━━━ Records
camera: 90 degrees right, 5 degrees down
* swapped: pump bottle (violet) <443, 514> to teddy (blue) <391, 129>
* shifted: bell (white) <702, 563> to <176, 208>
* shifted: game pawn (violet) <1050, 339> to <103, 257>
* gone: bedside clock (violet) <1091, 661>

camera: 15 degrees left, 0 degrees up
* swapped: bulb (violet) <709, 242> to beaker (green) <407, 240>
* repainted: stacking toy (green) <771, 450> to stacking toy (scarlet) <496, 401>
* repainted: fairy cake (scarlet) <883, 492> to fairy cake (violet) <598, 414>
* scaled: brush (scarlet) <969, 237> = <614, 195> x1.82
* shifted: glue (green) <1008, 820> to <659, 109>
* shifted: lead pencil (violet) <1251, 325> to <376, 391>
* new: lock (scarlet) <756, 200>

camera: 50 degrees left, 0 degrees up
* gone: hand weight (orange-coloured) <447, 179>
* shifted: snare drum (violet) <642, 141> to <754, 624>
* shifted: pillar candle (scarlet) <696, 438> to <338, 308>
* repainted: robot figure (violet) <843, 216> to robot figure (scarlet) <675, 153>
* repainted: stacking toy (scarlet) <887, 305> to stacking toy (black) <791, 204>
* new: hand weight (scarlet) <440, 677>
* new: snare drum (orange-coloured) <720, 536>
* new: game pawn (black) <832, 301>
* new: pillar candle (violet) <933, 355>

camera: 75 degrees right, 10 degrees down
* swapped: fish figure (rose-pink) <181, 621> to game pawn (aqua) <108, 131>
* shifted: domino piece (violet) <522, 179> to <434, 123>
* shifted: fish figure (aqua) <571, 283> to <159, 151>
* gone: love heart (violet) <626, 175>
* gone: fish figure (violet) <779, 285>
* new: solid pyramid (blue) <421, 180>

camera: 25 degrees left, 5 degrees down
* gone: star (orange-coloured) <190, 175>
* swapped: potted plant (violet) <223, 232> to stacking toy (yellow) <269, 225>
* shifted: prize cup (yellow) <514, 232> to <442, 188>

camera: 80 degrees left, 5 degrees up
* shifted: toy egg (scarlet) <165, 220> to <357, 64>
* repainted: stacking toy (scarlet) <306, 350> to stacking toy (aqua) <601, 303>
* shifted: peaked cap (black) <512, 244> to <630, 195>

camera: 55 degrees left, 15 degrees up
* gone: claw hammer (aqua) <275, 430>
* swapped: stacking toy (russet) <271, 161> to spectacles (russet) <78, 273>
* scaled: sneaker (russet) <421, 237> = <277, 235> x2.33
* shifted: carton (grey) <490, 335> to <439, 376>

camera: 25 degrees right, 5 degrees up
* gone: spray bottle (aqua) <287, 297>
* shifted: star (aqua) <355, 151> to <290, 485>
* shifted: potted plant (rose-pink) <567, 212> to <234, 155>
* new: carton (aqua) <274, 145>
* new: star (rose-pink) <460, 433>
━━━━━━
### Instructions to follow
Nothing but the lines from the top of the records down to the line with "to <103, 257>" belongs in the answer; repeat them exactly.

### Response below
camera: 90 degrees right, 5 degrees down
* swapped: pump bottle (violet) <443, 514> to teddy (blue) <391, 129>
* shifted: bell (white) <702, 563> to <176, 208>
* shifted: game pawn (violet) <1050, 339> to <103, 257>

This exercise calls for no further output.